■ **Problem details**
An exact, complete copy of the entries is what is needed.

Data records
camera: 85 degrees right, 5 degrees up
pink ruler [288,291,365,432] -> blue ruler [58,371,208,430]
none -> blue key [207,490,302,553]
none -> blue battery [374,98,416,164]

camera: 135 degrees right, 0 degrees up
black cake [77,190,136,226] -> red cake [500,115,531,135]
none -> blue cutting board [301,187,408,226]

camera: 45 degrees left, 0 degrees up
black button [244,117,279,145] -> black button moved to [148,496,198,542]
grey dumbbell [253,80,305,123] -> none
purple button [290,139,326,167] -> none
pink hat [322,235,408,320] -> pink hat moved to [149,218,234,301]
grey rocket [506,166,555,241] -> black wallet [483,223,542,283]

■ **Problem solution**
camera: 85 degrees right, 5 degrees up
pink ruler [288,291,365,432] -> blue ruler [58,371,208,430]
none -> blue key [207,490,302,553]
none -> blue battery [374,98,416,164]

camera: 135 degrees right, 0 degrees up
black cake [77,190,136,226] -> red cake [500,115,531,135]
none -> blue cutting board [301,187,408,226]

camera: 45 degrees left, 0 degrees up
black button [244,117,279,145] -> black button moved to [148,496,198,542]
grey dumbbell [253,80,305,123] -> none
purple button [290,139,326,167] -> none
pink hat [322,235,408,320] -> pink hat moved to [149,218,234,301]
grey rocket [506,166,555,241] -> black wallet [483,223,542,283]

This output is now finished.